Return each record verbatim, images excluded.

▶ _Recorded information_:
****************************************

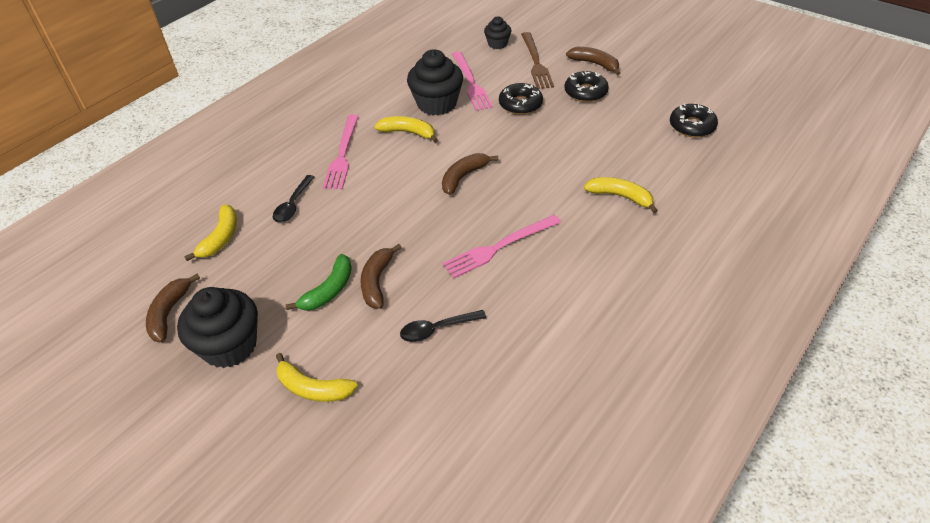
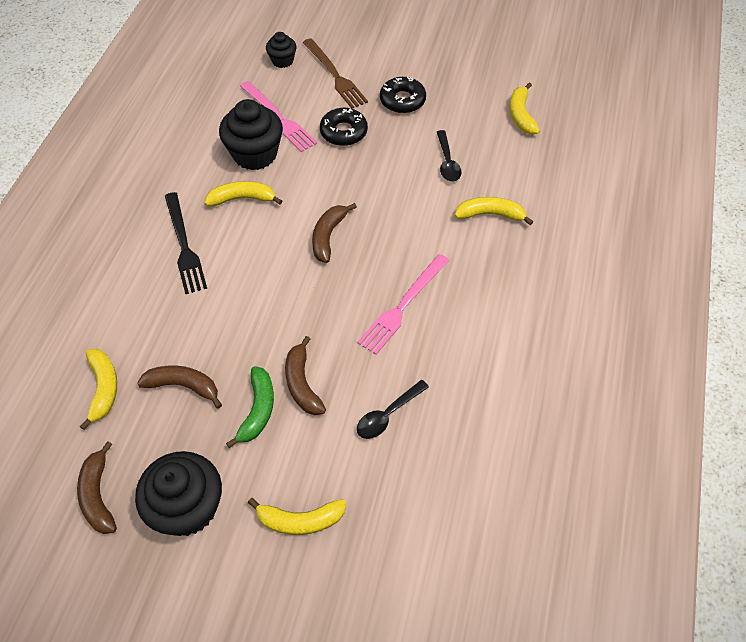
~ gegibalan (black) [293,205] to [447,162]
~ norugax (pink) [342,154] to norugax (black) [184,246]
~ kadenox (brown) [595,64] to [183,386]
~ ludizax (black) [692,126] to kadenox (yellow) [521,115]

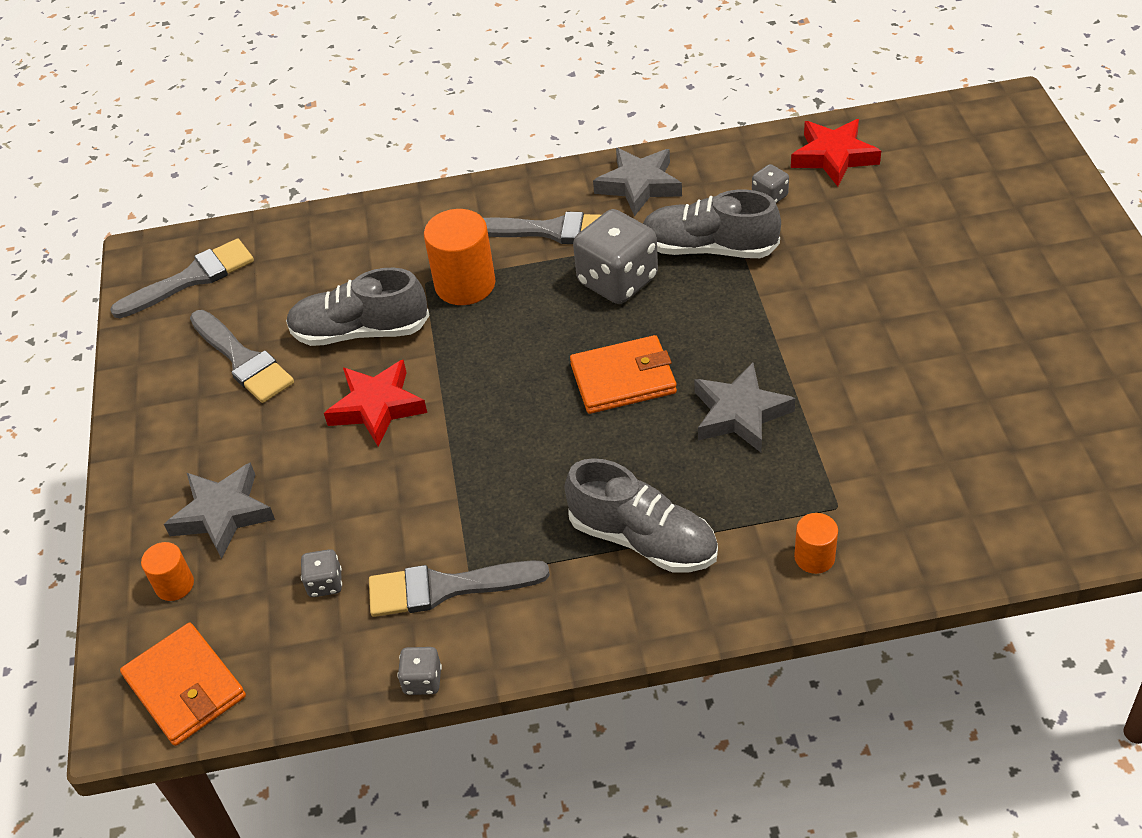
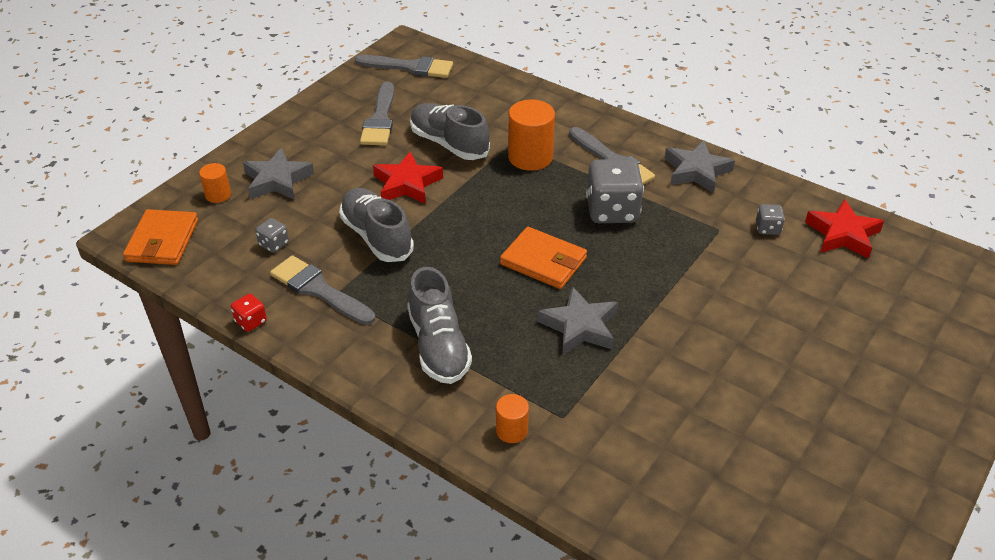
~ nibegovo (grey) [422,680] to nibegovo (red) [251,321]
~ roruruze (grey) [709,248] to [377,237]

****************************************

▶ _Exercise response_:
~ gegibalan (black) [293,205] to [447,162]
~ norugax (pink) [342,154] to norugax (black) [184,246]
~ kadenox (brown) [595,64] to [183,386]
~ ludizax (black) [692,126] to kadenox (yellow) [521,115]

~ nibegovo (grey) [422,680] to nibegovo (red) [251,321]
~ roruruze (grey) [709,248] to [377,237]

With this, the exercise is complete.